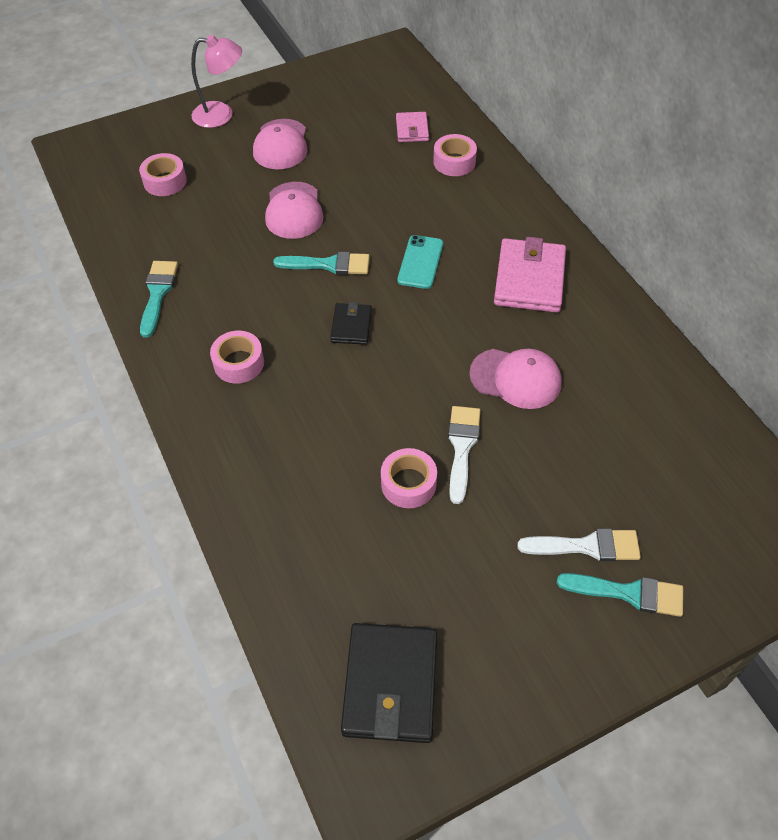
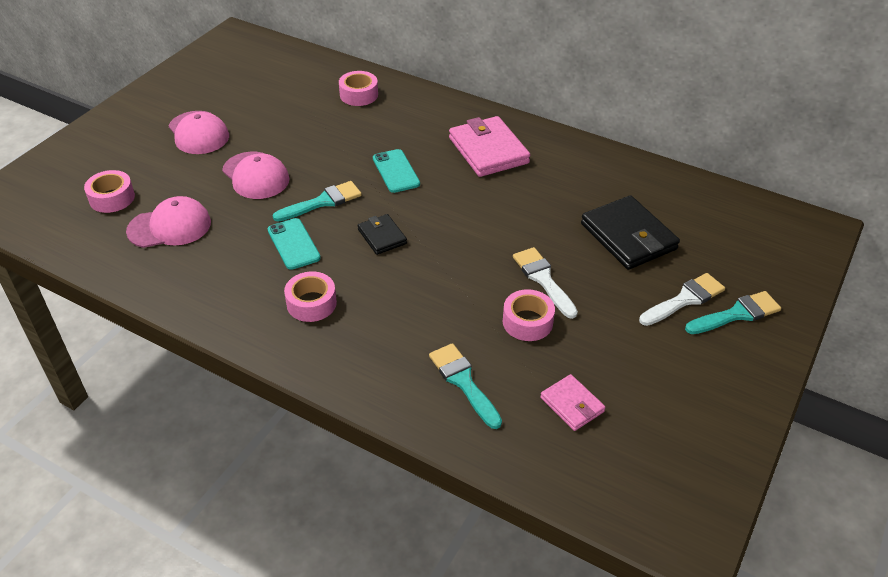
camera: 35 degrees left, 10 degrees down
(158, 293) = (186, 284): turquoise brush -> turquoise brush (463, 382)
(221, 115) = (120, 130): pink lamp -> none
(270, 296) = (293, 244): none -> turquoise phone
(390, 684) = (640, 460): black wallet -> black wallet (628, 236)
(412, 129) = (303, 84): pink wallet -> pink wallet (572, 405)
(516, 378) = (539, 218): pink cap -> pink cap (170, 227)

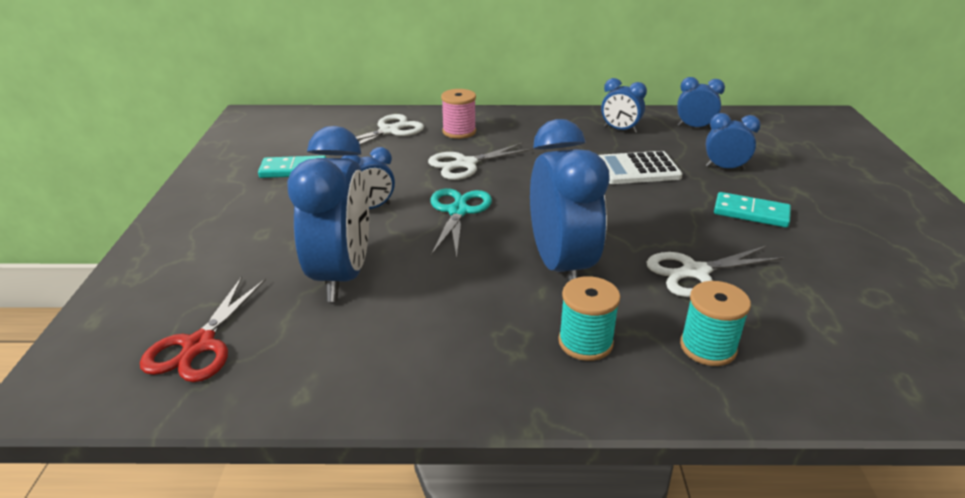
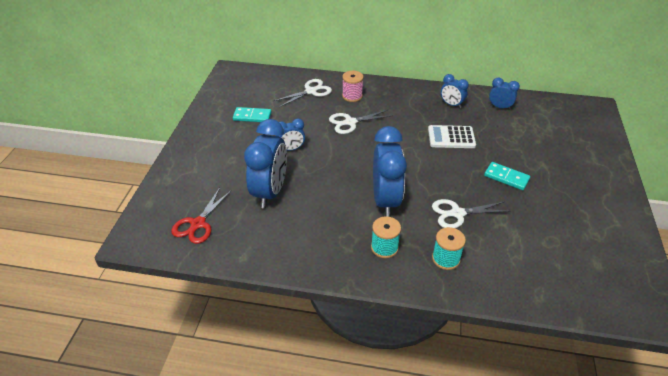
camera: 10 degrees right, 10 degrees up
(458, 211) = (338, 157): turquoise scissors -> none
(725, 168) = (505, 142): blue clock -> none

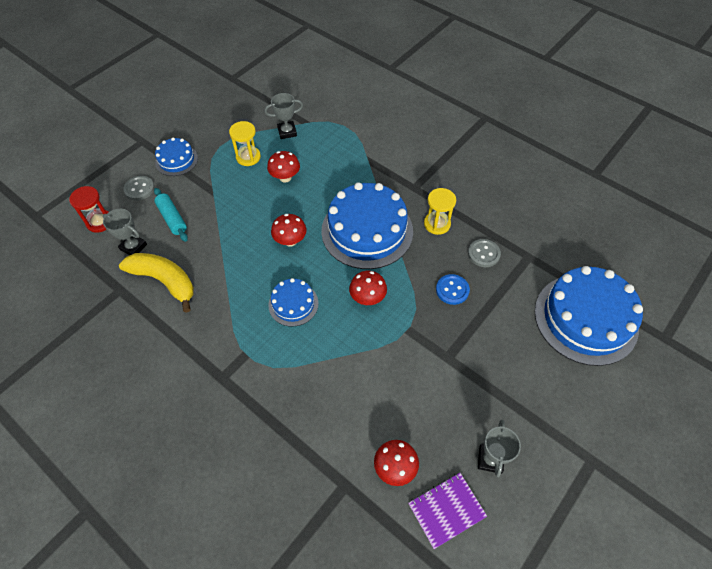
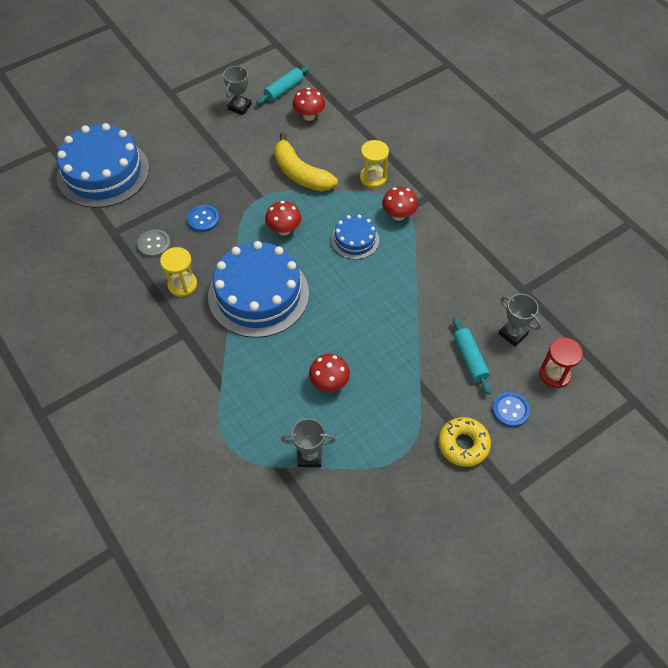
camera: 165 degrees left, 0 degrees up
(139, 189) = (510, 410): grey button -> blue button
(164, 281) = (478, 289): yellow banana -> yellow banana (300, 173)
(176, 160) = (463, 445): blue cake -> yellow donut
(248, 157) = (369, 426): yellow hourglass -> yellow hourglass (373, 178)
(290, 241) = (342, 302): red mushroom -> red mushroom (398, 215)
(446, 510) = (284, 90): purple notebook -> turquoise rolling pin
------------------------------------------------------------------------
What to produce
Should a picture appear among the entries, skip it and copy the rest exactly.

Answer section
camera: 35 degrees left, 10 degrees down
(158, 293) = (186, 284): turquoise brush -> turquoise brush (463, 382)
(221, 115) = (120, 130): pink lamp -> none
(270, 296) = (293, 244): none -> turquoise phone
(390, 684) = (640, 460): black wallet -> black wallet (628, 236)
(412, 129) = (303, 84): pink wallet -> pink wallet (572, 405)
(516, 378) = (539, 218): pink cap -> pink cap (170, 227)

camera: 10 degrees right, 10 degrees up
(458, 211) = (338, 157): turquoise scissors -> none
(725, 168) = (505, 142): blue clock -> none

camera: 165 degrees left, 0 degrees up
(139, 189) = (510, 410): grey button -> blue button
(164, 281) = (478, 289): yellow banana -> yellow banana (300, 173)
(176, 160) = (463, 445): blue cake -> yellow donut
(248, 157) = (369, 426): yellow hourglass -> yellow hourglass (373, 178)
(290, 241) = (342, 302): red mushroom -> red mushroom (398, 215)
(446, 510) = (284, 90): purple notebook -> turquoise rolling pin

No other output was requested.